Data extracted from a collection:

= Beginning of Section =

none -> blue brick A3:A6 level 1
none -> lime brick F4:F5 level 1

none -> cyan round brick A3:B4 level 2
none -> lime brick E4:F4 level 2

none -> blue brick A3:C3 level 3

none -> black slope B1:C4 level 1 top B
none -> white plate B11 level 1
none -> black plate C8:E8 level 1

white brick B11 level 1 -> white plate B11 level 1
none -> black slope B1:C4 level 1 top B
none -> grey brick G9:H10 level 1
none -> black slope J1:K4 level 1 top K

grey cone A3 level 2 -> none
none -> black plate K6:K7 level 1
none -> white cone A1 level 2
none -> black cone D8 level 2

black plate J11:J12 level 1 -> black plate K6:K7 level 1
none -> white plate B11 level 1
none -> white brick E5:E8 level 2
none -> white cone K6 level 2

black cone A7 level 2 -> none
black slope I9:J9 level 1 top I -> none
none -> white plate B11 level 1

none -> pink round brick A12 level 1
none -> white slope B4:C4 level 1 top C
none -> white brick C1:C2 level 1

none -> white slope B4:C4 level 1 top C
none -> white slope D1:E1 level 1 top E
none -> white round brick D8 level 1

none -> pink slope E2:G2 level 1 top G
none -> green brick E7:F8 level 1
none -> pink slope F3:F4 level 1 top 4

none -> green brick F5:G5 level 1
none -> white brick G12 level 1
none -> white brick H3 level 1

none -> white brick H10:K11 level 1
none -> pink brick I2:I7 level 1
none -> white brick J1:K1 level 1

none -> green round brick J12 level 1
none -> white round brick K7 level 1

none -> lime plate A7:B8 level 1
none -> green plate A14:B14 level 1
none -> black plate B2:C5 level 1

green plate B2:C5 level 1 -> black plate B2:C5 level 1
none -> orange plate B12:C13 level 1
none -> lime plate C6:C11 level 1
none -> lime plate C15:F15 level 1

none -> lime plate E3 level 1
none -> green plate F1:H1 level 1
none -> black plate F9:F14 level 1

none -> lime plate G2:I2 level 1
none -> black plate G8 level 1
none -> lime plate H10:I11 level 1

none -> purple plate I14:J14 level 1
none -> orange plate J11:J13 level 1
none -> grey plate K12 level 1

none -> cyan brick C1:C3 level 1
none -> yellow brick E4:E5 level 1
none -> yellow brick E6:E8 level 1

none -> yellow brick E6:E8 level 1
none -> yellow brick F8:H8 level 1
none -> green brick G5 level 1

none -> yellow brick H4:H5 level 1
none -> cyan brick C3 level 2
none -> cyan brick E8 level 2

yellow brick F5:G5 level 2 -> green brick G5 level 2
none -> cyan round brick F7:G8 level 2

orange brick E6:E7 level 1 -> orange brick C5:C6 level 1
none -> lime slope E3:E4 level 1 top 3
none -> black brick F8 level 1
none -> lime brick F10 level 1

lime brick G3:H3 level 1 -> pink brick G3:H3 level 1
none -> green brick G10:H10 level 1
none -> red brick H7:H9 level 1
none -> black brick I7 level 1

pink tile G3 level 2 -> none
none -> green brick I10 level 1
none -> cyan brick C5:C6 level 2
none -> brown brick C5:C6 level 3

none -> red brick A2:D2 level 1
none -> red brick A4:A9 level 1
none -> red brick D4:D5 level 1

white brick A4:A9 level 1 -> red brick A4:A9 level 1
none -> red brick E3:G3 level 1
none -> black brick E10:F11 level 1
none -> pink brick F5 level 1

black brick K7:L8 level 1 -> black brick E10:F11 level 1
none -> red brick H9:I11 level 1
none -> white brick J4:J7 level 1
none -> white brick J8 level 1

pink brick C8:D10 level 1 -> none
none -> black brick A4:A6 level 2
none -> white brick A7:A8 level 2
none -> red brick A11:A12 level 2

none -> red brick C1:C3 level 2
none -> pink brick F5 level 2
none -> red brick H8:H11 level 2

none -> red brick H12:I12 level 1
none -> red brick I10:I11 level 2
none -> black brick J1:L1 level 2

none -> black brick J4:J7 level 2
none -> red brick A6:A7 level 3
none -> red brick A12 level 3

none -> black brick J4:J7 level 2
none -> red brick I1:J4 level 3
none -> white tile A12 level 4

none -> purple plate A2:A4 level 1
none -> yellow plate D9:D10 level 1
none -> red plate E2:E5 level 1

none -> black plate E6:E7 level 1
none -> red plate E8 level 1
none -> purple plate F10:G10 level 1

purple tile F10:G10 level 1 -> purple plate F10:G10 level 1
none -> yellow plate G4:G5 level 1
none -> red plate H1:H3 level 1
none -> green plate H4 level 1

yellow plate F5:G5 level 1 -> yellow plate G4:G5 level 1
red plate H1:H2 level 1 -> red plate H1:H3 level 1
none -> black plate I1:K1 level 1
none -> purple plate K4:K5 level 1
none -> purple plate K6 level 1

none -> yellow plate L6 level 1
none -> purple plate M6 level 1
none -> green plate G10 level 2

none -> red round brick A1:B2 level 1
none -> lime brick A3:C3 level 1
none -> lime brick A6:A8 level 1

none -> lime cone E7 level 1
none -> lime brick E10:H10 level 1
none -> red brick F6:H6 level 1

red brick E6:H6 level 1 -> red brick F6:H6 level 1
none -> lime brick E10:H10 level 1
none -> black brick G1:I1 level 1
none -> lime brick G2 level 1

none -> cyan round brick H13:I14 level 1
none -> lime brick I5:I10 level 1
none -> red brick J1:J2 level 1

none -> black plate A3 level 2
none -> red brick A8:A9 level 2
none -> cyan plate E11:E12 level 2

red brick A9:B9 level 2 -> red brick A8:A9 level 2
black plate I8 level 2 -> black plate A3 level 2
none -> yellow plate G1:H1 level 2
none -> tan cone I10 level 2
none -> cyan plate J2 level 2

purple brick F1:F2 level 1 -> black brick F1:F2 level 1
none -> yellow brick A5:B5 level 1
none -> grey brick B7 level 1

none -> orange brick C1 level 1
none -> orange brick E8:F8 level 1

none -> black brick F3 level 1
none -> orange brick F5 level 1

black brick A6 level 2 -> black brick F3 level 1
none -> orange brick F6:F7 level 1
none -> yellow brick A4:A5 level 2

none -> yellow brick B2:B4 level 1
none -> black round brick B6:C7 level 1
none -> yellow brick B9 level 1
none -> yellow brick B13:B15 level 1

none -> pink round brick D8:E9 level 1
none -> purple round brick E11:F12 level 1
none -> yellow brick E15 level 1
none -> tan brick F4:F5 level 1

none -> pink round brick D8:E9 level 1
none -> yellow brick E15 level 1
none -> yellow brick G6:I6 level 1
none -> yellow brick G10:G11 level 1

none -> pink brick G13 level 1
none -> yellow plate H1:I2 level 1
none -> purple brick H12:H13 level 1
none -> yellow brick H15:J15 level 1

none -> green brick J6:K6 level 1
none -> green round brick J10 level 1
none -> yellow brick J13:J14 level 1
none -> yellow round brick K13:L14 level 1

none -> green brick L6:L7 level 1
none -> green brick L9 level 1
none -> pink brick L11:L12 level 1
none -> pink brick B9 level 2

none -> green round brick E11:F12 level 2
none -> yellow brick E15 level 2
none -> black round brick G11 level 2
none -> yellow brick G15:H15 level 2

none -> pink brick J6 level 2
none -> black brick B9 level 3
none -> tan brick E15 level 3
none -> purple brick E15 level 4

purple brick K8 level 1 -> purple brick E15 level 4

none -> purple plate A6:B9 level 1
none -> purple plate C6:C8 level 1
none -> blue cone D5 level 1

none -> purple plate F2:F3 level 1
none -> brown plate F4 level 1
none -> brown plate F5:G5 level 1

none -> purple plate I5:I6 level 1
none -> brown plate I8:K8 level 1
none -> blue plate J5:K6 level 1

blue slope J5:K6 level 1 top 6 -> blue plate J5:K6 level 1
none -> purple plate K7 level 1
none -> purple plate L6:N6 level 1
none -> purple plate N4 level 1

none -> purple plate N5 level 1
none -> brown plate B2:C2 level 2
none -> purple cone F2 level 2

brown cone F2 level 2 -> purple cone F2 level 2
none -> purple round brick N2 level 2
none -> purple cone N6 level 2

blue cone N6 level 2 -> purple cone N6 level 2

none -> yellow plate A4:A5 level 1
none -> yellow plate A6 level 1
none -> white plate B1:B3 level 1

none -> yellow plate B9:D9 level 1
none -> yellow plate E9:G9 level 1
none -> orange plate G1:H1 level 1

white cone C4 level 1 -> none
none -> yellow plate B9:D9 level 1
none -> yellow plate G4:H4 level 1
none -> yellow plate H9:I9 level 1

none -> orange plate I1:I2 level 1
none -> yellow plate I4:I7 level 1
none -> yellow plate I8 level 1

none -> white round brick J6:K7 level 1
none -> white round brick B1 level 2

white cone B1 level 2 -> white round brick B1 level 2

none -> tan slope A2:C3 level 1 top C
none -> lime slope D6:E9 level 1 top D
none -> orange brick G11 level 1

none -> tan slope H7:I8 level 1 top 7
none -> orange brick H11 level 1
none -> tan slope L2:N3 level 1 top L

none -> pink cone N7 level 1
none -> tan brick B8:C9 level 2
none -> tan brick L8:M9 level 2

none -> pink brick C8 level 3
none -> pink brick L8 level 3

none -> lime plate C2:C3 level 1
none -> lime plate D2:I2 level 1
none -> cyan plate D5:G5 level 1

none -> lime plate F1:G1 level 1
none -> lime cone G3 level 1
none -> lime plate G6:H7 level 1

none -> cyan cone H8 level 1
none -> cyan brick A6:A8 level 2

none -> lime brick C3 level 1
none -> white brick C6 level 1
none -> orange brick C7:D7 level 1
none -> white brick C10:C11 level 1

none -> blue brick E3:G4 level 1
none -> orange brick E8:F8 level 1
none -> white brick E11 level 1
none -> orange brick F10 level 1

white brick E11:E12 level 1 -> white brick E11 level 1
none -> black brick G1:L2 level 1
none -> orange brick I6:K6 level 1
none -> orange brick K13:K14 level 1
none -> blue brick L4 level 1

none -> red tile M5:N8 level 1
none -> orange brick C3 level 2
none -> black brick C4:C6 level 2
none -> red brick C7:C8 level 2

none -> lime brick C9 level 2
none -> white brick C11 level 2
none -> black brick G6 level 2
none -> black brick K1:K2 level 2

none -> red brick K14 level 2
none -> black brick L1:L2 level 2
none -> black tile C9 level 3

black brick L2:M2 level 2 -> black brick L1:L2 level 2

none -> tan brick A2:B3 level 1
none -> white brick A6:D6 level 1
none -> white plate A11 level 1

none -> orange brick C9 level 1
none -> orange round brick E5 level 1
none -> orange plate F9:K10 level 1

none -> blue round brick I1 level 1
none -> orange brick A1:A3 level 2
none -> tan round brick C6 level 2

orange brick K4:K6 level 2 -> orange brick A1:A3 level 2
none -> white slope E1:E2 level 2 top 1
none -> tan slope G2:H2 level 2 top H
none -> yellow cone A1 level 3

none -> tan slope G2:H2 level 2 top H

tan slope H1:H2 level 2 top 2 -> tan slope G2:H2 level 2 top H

= End of Section =

◆ PROBLEM REQUIREMENTS
Filter the entries down to the lines holding the string "brown". Copy each of those lines.

◆ PROBLEM SOLUTION
none -> brown brick C5:C6 level 3
none -> brown plate F4 level 1
none -> brown plate F5:G5 level 1
none -> brown plate I8:K8 level 1
none -> brown plate B2:C2 level 2
brown cone F2 level 2 -> purple cone F2 level 2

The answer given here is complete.